---------- Entries shown

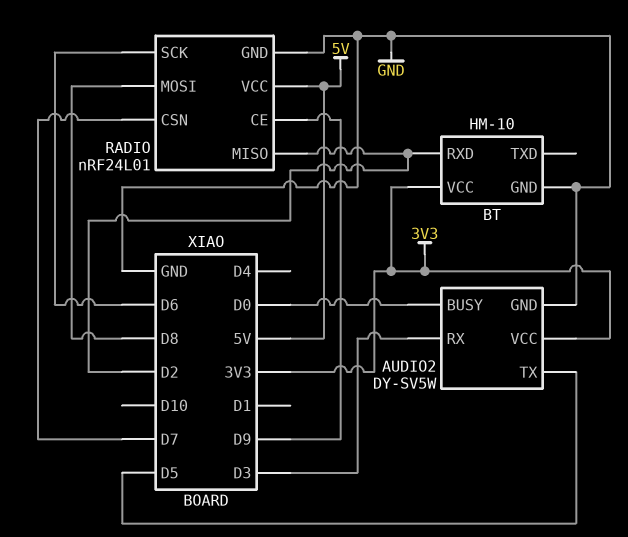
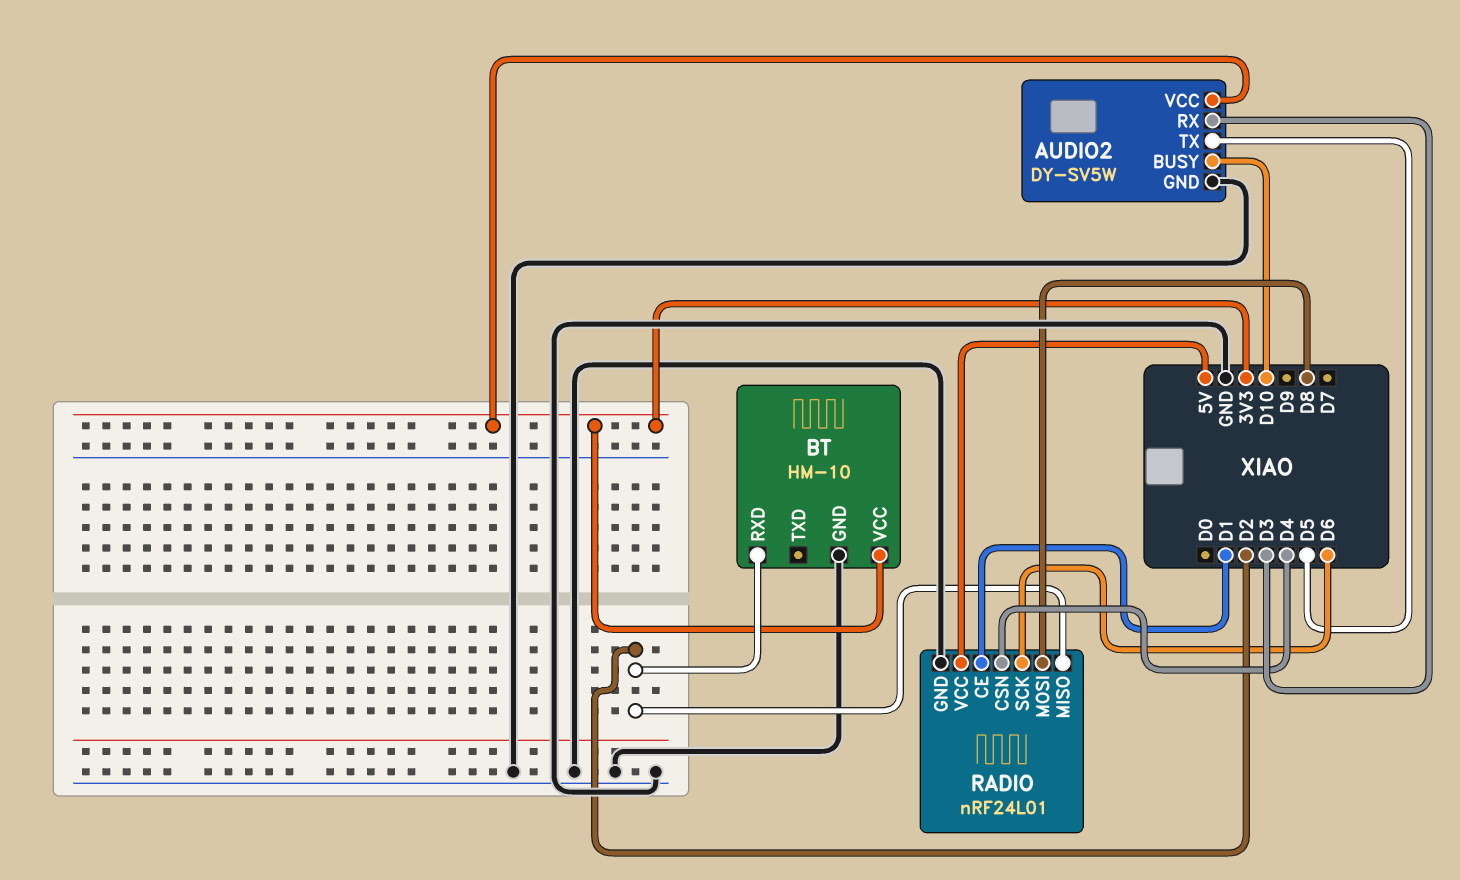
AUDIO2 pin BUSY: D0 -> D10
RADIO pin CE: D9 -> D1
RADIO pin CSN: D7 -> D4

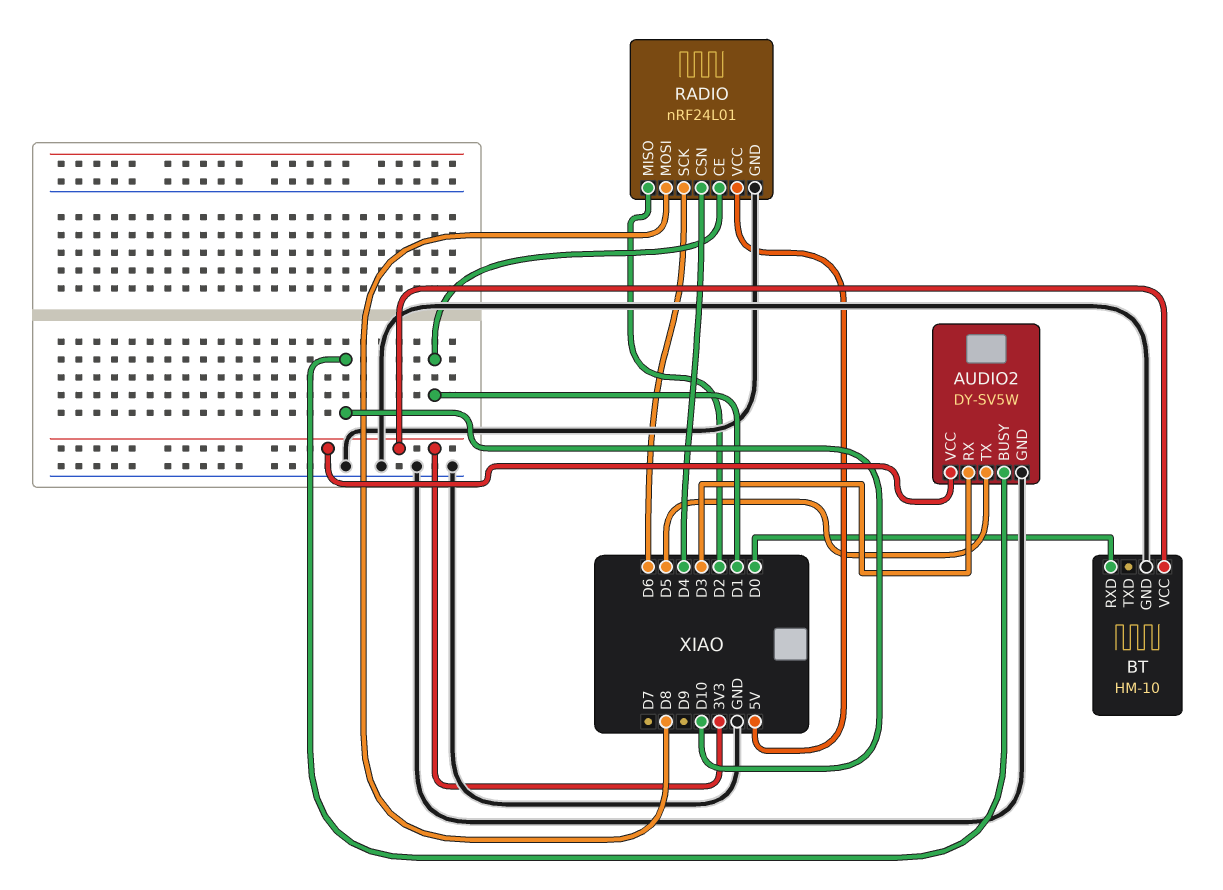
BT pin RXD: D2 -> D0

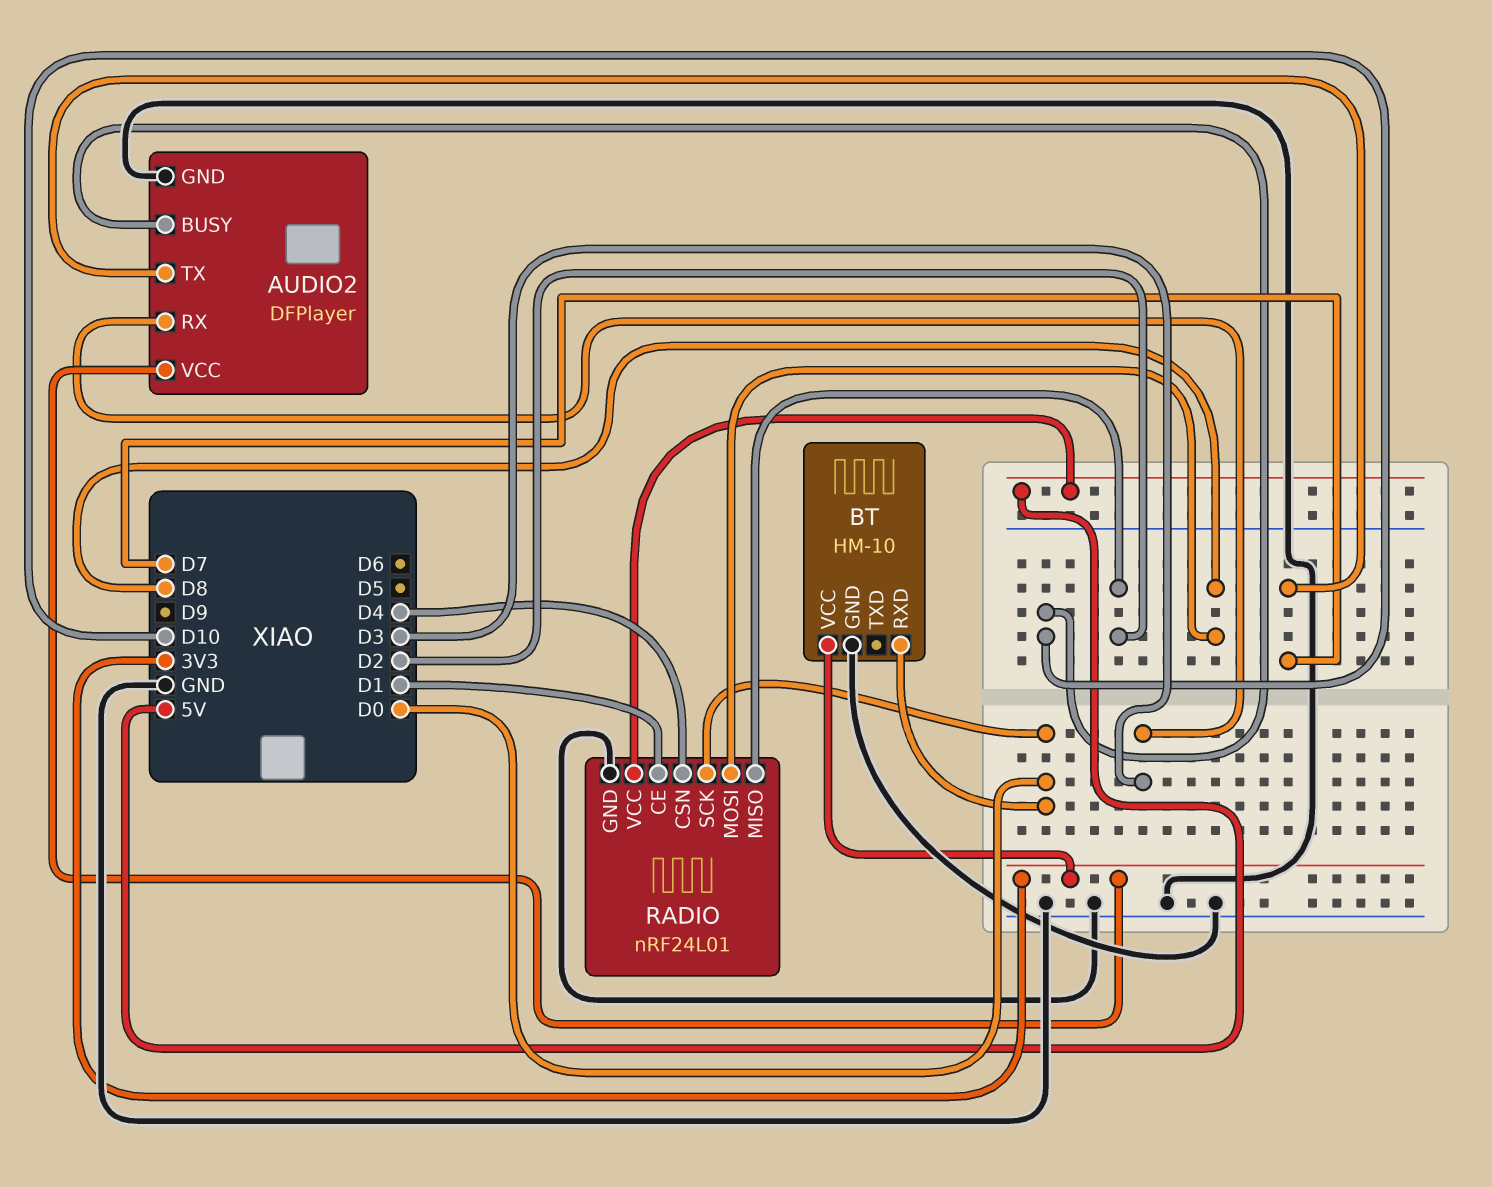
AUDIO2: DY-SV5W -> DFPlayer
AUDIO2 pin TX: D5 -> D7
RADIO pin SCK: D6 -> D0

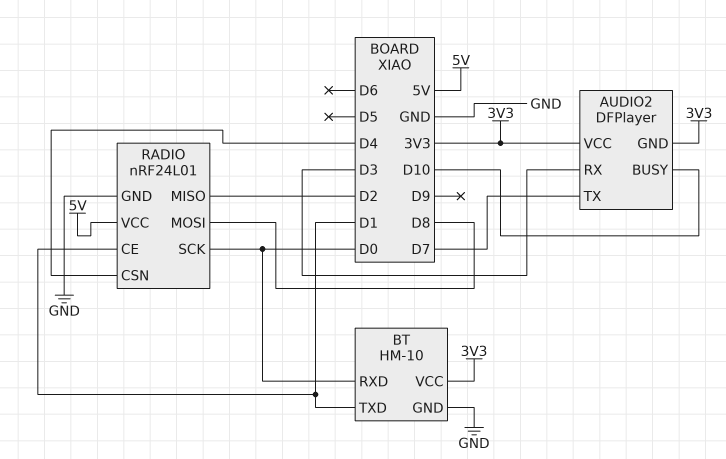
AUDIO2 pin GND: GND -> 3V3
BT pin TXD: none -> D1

--------------------
---------- Entries shown

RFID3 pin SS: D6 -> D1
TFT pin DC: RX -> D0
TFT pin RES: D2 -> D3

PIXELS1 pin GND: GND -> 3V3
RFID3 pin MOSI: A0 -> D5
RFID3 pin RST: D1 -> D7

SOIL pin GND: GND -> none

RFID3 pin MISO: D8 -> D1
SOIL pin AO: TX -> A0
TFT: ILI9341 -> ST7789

--------------------

Problem to work on:
Using the data above, give again exactly the lines starting at the one holding "AUDIO2 pin BUSY: D0 -> D10" and ending at the one holding "BT pin TXD: none -> D1", inclusive, and nothing more. Omit the pictures.

Answer below:
AUDIO2 pin BUSY: D0 -> D10
RADIO pin CE: D9 -> D1
RADIO pin CSN: D7 -> D4

BT pin RXD: D2 -> D0

AUDIO2: DY-SV5W -> DFPlayer
AUDIO2 pin TX: D5 -> D7
RADIO pin SCK: D6 -> D0

AUDIO2 pin GND: GND -> 3V3
BT pin TXD: none -> D1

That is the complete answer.